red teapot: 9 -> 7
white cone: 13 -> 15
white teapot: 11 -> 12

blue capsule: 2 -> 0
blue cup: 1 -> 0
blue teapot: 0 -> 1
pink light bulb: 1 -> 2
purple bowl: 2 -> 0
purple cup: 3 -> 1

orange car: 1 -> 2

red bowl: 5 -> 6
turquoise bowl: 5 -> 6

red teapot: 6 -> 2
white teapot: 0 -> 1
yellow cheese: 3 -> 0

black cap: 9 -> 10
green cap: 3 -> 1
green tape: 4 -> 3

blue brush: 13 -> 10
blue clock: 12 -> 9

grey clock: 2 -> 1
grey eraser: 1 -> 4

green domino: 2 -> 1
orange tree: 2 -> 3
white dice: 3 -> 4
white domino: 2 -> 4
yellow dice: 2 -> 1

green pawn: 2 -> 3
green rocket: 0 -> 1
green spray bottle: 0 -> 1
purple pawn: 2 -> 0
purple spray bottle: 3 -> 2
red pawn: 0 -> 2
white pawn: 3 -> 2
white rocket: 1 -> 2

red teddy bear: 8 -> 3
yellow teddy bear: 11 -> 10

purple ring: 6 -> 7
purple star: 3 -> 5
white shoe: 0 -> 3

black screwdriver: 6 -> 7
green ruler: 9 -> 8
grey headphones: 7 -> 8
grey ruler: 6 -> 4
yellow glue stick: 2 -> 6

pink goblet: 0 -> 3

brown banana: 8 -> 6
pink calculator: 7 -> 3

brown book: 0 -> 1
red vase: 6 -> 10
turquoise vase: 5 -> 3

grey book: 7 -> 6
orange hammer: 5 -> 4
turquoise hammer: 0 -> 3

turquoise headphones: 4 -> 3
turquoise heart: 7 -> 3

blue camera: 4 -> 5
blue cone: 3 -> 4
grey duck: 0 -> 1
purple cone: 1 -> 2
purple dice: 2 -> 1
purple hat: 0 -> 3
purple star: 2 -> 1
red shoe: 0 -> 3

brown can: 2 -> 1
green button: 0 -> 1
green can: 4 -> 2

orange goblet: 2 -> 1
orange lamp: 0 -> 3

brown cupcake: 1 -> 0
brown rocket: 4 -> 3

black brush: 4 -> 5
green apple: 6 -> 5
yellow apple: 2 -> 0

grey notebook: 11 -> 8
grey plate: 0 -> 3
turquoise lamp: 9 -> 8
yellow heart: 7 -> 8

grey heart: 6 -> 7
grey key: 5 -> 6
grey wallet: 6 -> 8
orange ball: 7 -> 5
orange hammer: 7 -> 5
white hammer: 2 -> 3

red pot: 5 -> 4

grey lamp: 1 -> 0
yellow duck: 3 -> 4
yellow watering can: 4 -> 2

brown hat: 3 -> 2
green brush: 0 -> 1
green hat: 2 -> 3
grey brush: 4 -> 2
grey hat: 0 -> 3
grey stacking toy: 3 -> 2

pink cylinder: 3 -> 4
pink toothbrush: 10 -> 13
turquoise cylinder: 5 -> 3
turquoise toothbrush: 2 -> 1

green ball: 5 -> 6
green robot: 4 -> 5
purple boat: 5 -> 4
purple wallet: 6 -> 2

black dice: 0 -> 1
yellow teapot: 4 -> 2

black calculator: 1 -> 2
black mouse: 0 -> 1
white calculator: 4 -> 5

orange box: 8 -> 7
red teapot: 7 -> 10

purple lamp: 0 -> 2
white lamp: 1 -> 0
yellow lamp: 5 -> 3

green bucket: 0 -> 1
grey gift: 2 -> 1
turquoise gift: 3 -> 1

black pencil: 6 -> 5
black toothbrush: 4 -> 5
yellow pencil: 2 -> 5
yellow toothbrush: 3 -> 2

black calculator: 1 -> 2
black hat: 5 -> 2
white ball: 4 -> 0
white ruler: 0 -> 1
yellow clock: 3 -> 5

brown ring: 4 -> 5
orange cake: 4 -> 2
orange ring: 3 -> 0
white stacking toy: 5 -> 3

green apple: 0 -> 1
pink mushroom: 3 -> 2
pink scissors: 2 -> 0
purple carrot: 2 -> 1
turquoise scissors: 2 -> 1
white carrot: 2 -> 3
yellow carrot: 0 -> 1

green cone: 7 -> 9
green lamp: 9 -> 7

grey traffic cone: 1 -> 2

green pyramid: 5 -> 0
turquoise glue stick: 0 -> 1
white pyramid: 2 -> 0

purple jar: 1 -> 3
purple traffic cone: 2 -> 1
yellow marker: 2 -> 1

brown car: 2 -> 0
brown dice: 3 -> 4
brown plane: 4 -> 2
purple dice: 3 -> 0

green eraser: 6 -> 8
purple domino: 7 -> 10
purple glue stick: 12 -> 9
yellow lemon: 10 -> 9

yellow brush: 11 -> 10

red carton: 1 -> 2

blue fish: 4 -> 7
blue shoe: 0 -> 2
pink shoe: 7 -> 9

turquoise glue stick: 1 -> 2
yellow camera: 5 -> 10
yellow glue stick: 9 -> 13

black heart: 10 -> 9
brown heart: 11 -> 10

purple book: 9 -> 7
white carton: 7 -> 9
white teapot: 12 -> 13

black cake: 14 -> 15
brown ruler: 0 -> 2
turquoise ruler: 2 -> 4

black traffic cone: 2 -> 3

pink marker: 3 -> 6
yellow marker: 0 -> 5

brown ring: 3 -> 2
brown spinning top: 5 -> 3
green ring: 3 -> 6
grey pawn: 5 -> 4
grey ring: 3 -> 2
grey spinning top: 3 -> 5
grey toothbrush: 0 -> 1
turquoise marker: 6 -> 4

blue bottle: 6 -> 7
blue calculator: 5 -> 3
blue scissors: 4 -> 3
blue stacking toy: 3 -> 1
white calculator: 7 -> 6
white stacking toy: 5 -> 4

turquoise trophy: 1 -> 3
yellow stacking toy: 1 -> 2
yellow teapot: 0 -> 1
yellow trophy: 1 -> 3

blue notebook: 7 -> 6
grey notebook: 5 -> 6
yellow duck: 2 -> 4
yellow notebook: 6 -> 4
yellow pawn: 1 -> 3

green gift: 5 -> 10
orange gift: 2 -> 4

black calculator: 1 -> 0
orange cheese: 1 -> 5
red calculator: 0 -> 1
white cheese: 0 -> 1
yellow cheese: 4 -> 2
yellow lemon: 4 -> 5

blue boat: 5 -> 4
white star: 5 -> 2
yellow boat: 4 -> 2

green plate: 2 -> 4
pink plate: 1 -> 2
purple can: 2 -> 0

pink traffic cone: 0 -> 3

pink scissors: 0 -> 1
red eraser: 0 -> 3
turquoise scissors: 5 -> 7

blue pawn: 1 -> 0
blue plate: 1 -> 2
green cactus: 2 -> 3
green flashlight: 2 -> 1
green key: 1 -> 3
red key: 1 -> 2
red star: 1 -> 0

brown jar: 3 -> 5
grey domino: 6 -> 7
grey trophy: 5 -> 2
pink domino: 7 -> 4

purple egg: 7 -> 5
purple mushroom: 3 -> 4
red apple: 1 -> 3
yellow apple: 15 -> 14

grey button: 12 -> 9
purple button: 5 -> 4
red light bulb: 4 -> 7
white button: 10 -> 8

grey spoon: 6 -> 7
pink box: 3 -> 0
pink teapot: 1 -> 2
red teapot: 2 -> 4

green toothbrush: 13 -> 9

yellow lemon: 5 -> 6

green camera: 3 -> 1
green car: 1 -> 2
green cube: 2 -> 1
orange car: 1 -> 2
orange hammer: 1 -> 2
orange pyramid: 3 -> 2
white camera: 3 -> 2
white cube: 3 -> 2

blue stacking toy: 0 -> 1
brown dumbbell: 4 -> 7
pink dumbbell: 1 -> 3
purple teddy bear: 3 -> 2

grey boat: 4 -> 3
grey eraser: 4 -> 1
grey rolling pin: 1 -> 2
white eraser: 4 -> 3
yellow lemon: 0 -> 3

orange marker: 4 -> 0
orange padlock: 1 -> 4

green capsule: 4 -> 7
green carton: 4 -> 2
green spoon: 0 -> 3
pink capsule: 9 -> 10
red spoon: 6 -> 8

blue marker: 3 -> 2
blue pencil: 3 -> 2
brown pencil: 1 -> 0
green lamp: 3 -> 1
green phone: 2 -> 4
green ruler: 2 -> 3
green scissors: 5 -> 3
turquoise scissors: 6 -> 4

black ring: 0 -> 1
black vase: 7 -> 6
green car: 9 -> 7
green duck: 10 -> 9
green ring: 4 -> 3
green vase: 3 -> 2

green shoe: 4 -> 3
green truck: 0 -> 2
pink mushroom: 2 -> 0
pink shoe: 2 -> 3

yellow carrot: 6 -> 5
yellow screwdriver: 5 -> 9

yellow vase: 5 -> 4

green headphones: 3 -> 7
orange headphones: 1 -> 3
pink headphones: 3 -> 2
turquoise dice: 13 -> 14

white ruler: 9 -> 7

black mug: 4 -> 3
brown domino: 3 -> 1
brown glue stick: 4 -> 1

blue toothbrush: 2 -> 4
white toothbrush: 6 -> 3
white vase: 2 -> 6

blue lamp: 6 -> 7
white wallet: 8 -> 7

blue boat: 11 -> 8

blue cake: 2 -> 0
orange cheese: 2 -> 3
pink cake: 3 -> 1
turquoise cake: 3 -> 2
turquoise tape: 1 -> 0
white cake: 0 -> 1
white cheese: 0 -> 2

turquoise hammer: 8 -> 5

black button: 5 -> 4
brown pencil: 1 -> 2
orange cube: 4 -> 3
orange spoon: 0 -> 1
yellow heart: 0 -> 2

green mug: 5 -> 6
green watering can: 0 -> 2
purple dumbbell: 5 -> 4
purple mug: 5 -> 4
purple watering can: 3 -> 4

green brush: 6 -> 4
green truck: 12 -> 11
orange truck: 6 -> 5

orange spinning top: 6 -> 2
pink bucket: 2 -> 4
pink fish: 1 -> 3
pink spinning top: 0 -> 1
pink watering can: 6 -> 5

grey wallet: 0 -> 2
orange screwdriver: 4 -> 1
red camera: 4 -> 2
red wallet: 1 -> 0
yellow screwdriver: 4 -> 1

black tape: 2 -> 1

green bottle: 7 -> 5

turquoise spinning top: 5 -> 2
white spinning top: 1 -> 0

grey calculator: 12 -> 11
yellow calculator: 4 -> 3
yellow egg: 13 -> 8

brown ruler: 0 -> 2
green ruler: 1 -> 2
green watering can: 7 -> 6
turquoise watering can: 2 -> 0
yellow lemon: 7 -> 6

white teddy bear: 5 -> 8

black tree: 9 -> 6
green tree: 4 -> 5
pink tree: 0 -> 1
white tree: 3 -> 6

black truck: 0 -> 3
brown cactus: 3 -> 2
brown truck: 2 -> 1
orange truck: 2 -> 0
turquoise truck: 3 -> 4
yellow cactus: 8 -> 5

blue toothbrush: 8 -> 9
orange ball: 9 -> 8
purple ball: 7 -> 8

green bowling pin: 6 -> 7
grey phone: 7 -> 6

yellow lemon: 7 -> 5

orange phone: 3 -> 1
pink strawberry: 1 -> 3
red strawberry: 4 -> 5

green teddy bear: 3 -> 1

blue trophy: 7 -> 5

····················

◆ REQUIRED WORK:
Scan the lines above for "purple book: 9 -> 7" and for "green phone: 2 -> 4". Repeat exactly the line holding each of them and every line in between.

◆ RESPONSE BELOW:
purple book: 9 -> 7
white carton: 7 -> 9
white teapot: 12 -> 13

black cake: 14 -> 15
brown ruler: 0 -> 2
turquoise ruler: 2 -> 4

black traffic cone: 2 -> 3

pink marker: 3 -> 6
yellow marker: 0 -> 5

brown ring: 3 -> 2
brown spinning top: 5 -> 3
green ring: 3 -> 6
grey pawn: 5 -> 4
grey ring: 3 -> 2
grey spinning top: 3 -> 5
grey toothbrush: 0 -> 1
turquoise marker: 6 -> 4

blue bottle: 6 -> 7
blue calculator: 5 -> 3
blue scissors: 4 -> 3
blue stacking toy: 3 -> 1
white calculator: 7 -> 6
white stacking toy: 5 -> 4

turquoise trophy: 1 -> 3
yellow stacking toy: 1 -> 2
yellow teapot: 0 -> 1
yellow trophy: 1 -> 3

blue notebook: 7 -> 6
grey notebook: 5 -> 6
yellow duck: 2 -> 4
yellow notebook: 6 -> 4
yellow pawn: 1 -> 3

green gift: 5 -> 10
orange gift: 2 -> 4

black calculator: 1 -> 0
orange cheese: 1 -> 5
red calculator: 0 -> 1
white cheese: 0 -> 1
yellow cheese: 4 -> 2
yellow lemon: 4 -> 5

blue boat: 5 -> 4
white star: 5 -> 2
yellow boat: 4 -> 2

green plate: 2 -> 4
pink plate: 1 -> 2
purple can: 2 -> 0

pink traffic cone: 0 -> 3

pink scissors: 0 -> 1
red eraser: 0 -> 3
turquoise scissors: 5 -> 7

blue pawn: 1 -> 0
blue plate: 1 -> 2
green cactus: 2 -> 3
green flashlight: 2 -> 1
green key: 1 -> 3
red key: 1 -> 2
red star: 1 -> 0

brown jar: 3 -> 5
grey domino: 6 -> 7
grey trophy: 5 -> 2
pink domino: 7 -> 4

purple egg: 7 -> 5
purple mushroom: 3 -> 4
red apple: 1 -> 3
yellow apple: 15 -> 14

grey button: 12 -> 9
purple button: 5 -> 4
red light bulb: 4 -> 7
white button: 10 -> 8

grey spoon: 6 -> 7
pink box: 3 -> 0
pink teapot: 1 -> 2
red teapot: 2 -> 4

green toothbrush: 13 -> 9

yellow lemon: 5 -> 6

green camera: 3 -> 1
green car: 1 -> 2
green cube: 2 -> 1
orange car: 1 -> 2
orange hammer: 1 -> 2
orange pyramid: 3 -> 2
white camera: 3 -> 2
white cube: 3 -> 2

blue stacking toy: 0 -> 1
brown dumbbell: 4 -> 7
pink dumbbell: 1 -> 3
purple teddy bear: 3 -> 2

grey boat: 4 -> 3
grey eraser: 4 -> 1
grey rolling pin: 1 -> 2
white eraser: 4 -> 3
yellow lemon: 0 -> 3

orange marker: 4 -> 0
orange padlock: 1 -> 4

green capsule: 4 -> 7
green carton: 4 -> 2
green spoon: 0 -> 3
pink capsule: 9 -> 10
red spoon: 6 -> 8

blue marker: 3 -> 2
blue pencil: 3 -> 2
brown pencil: 1 -> 0
green lamp: 3 -> 1
green phone: 2 -> 4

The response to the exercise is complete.